WHAT IS BEING ASKED: Restate the data below word for word. Skip any images it contains.

RECORDED DATA:
────────────────────

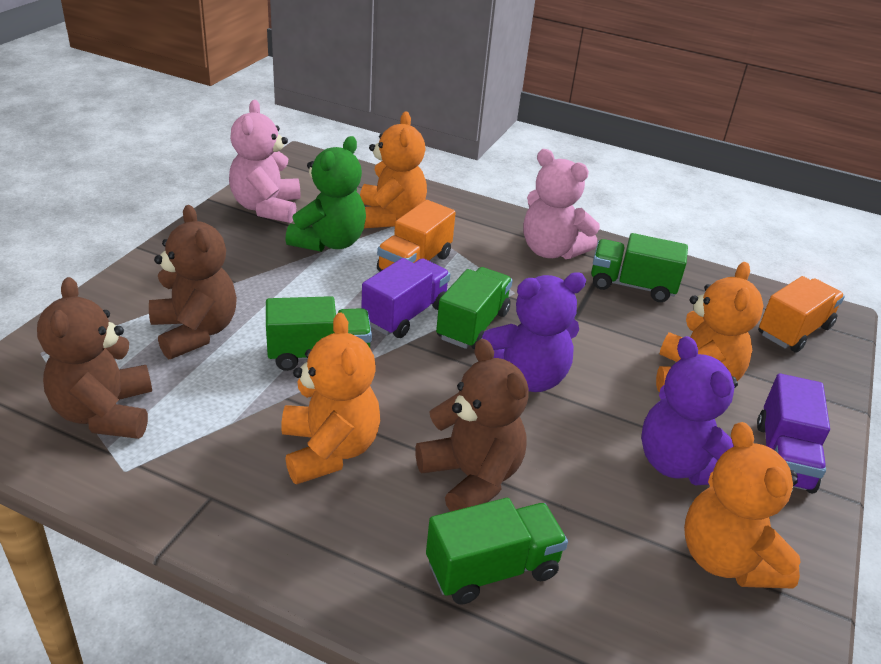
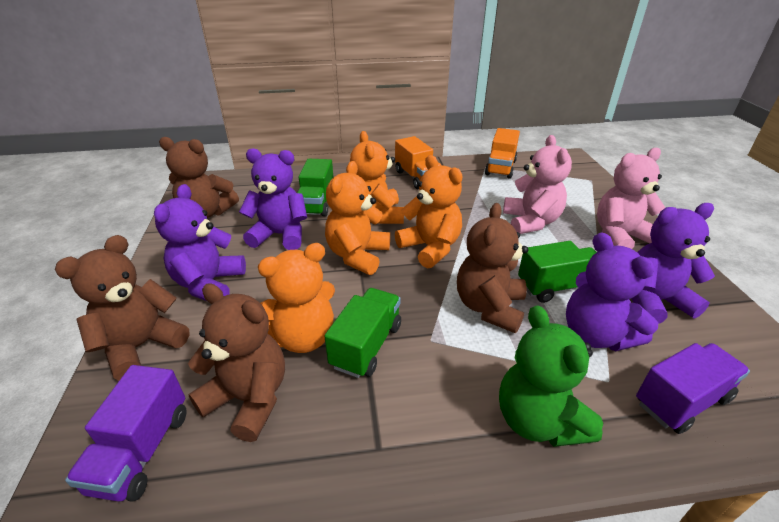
brown teddy bear: 3 -> 4
green truck: 4 -> 3
purple teddy bear: 2 -> 4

────────────────────

WORKED SOLUTION:
brown teddy bear: 3 -> 4
green truck: 4 -> 3
purple teddy bear: 2 -> 4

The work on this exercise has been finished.